_Data in this exercise_
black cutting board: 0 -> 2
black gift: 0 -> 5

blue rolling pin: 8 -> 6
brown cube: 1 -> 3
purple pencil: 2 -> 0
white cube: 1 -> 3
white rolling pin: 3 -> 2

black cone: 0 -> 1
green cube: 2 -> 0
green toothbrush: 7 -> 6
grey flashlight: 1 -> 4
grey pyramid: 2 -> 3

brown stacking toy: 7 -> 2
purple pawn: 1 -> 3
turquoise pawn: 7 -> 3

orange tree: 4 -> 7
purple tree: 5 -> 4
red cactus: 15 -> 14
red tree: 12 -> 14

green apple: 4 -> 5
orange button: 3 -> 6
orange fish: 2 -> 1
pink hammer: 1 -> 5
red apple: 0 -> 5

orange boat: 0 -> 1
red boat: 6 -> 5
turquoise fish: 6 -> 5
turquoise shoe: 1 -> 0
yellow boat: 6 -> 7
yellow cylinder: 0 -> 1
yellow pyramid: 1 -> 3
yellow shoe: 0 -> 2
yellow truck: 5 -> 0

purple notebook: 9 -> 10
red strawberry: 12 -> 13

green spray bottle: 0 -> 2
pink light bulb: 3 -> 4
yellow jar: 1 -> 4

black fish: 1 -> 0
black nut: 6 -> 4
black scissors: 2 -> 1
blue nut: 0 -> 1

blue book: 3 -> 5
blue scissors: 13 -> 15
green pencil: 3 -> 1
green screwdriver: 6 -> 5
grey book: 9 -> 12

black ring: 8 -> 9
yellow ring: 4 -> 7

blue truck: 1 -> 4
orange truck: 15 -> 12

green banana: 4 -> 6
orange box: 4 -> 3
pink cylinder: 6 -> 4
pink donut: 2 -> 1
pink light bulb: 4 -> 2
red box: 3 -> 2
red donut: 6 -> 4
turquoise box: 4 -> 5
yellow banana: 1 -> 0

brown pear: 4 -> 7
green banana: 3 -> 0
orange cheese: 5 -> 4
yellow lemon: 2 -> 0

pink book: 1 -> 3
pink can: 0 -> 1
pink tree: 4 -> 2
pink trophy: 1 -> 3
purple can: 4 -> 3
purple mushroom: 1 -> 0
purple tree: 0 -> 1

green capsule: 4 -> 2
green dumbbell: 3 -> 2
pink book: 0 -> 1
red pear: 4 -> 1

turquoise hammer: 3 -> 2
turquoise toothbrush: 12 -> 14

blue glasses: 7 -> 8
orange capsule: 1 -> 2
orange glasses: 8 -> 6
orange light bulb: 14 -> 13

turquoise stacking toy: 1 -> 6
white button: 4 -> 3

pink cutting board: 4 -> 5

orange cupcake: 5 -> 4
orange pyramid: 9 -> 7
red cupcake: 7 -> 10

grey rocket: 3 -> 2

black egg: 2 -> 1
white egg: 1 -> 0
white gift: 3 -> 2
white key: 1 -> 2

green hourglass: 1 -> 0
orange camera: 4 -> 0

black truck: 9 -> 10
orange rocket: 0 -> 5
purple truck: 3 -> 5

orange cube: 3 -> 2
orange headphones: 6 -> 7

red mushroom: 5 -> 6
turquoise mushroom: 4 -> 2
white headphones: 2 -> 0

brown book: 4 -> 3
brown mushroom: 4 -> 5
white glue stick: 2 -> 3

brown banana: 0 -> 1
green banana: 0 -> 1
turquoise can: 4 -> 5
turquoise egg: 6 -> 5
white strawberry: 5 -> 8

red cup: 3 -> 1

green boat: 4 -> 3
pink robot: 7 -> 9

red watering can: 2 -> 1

_Exercise aim_
Each line holding the word "purple" must be pulled from the records.

_Output_
purple pencil: 2 -> 0
purple pawn: 1 -> 3
purple tree: 5 -> 4
purple notebook: 9 -> 10
purple can: 4 -> 3
purple mushroom: 1 -> 0
purple tree: 0 -> 1
purple truck: 3 -> 5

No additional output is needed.